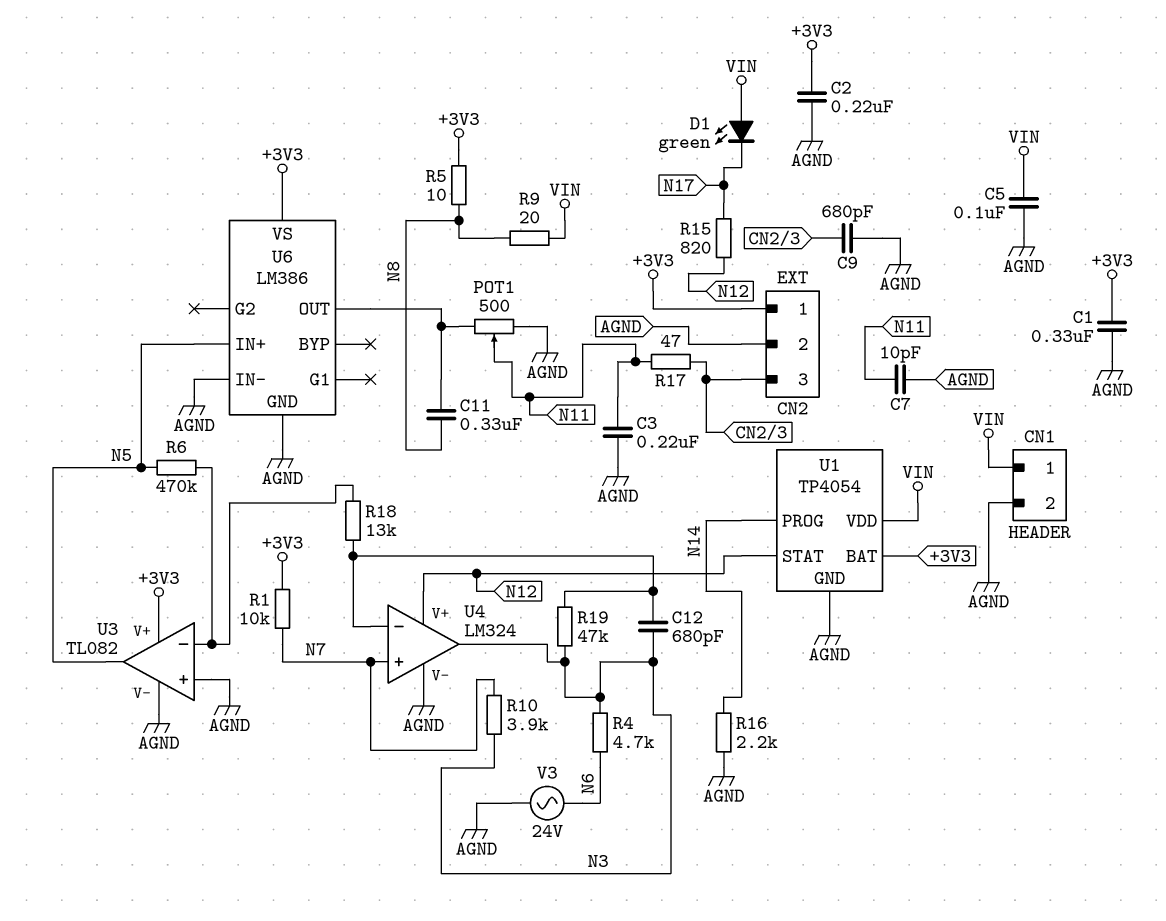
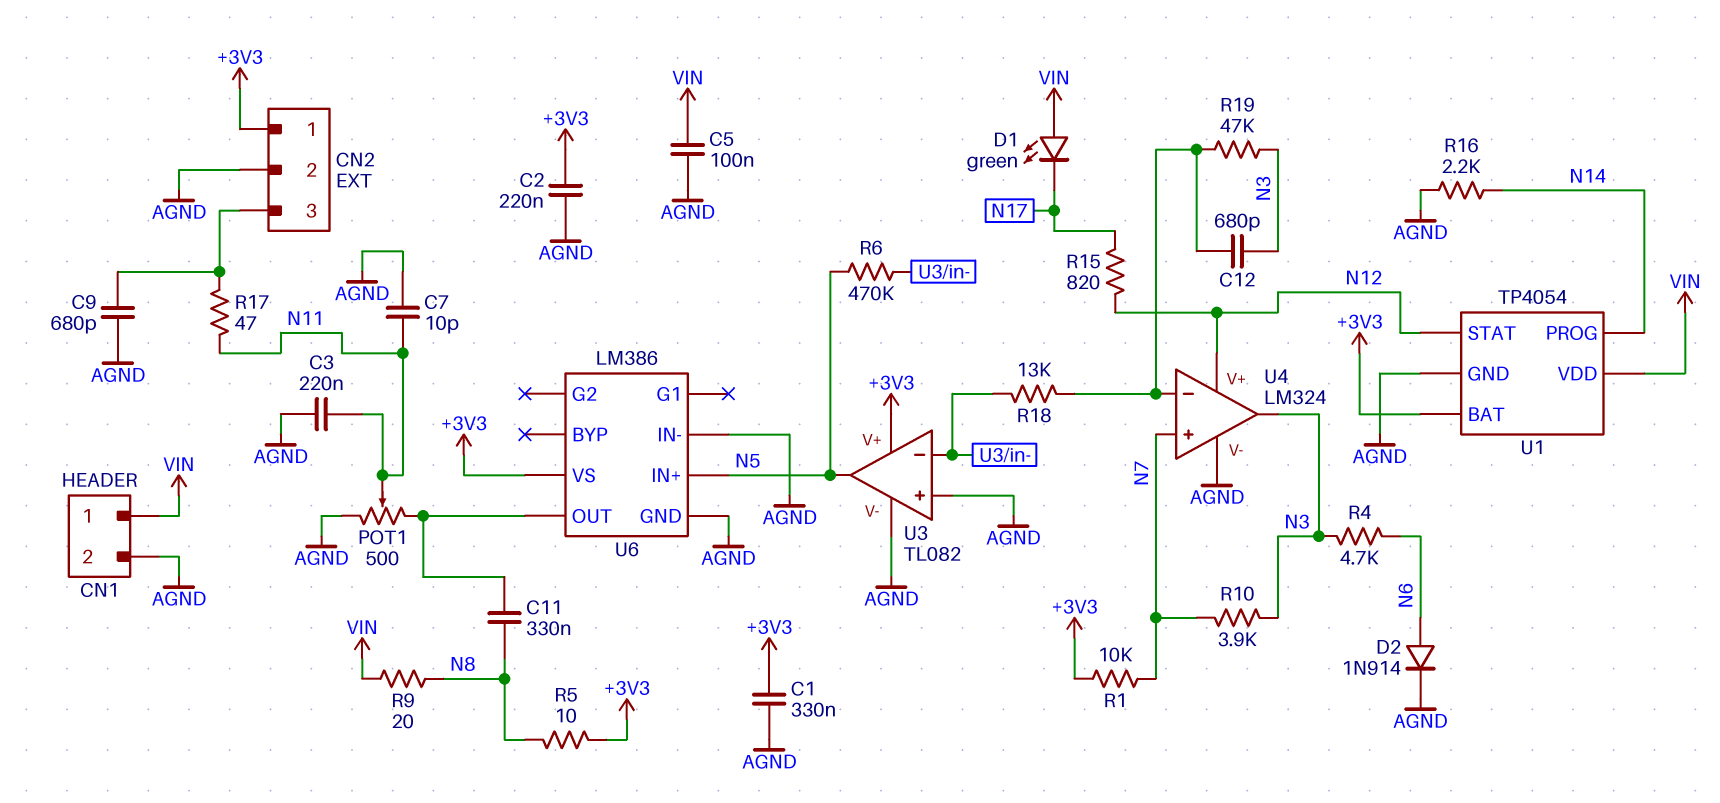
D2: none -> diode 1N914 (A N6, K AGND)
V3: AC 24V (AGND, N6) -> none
...
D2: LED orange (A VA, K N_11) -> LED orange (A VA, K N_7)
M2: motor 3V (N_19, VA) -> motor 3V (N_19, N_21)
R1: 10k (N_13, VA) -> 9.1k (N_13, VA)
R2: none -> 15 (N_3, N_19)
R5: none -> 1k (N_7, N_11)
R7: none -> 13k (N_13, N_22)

▶ **What needs to be done**:
Restate word for word the entries above, starting at the line with "R2: none -> 15 (N_3, N_19)" and ending at the line with "R7: none -> 13k (N_13, N_22)", inclusive, and no others.

▶ **The answer**:
R2: none -> 15 (N_3, N_19)
R5: none -> 1k (N_7, N_11)
R7: none -> 13k (N_13, N_22)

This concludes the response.